Task details → The response should contain all of the data below, reproduced exactly, and no pictures.
[[ Extracted data open ]]
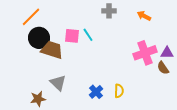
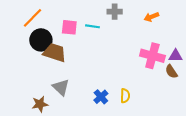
orange arrow: (144, 16) -> (151, 17), turned -48
cyan line: (88, 35) -> (92, 26), moved, turned -48
pink square: (72, 36) -> (69, 27), moved
pink cross: (145, 53) -> (152, 56), turned 35

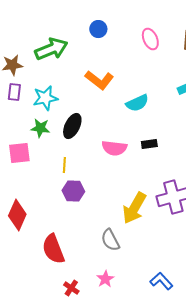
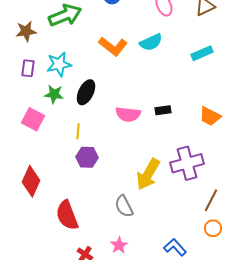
purple rectangle: (14, 92) -> (28, 68), moved
cyan semicircle: (137, 103) -> (151, 42), moved
pink square: (19, 153) -> (33, 119), turned 35

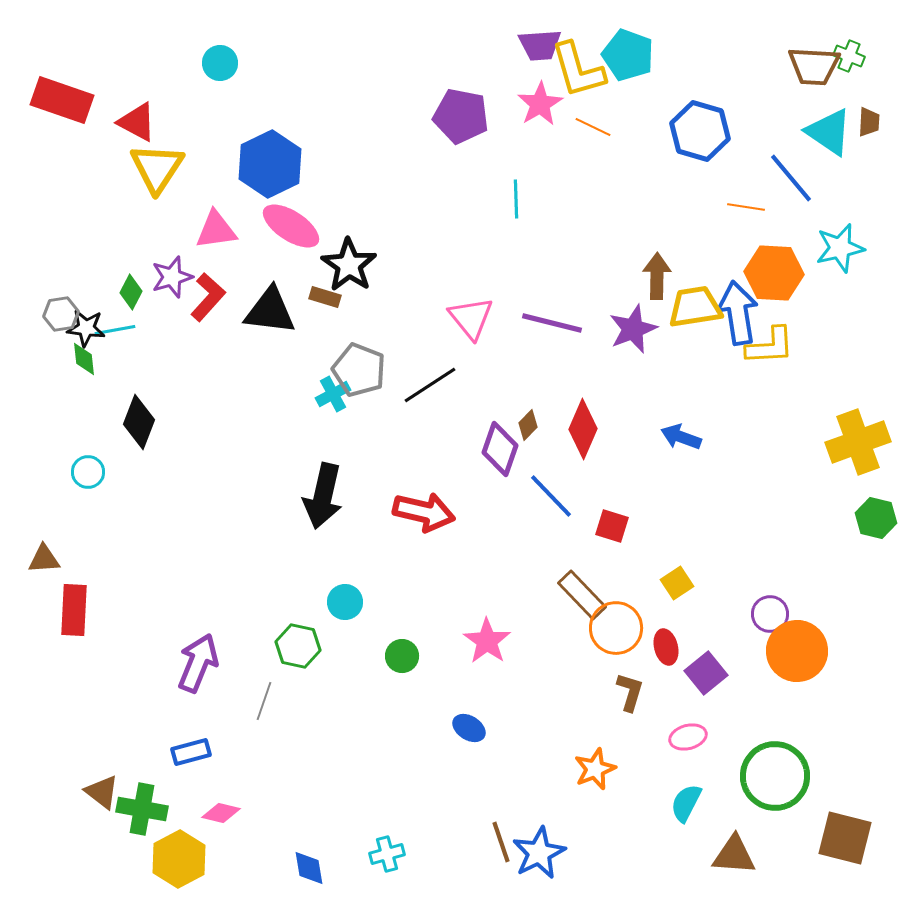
[[ Extracted data closed ]]
Task response →
orange arrow: (144, 16) -> (151, 17), turned -48
cyan line: (88, 35) -> (92, 26), moved, turned -48
pink square: (72, 36) -> (69, 27), moved
pink cross: (145, 53) -> (152, 56), turned 35

purple rectangle: (14, 92) -> (28, 68), moved
cyan semicircle: (137, 103) -> (151, 42), moved
pink square: (19, 153) -> (33, 119), turned 35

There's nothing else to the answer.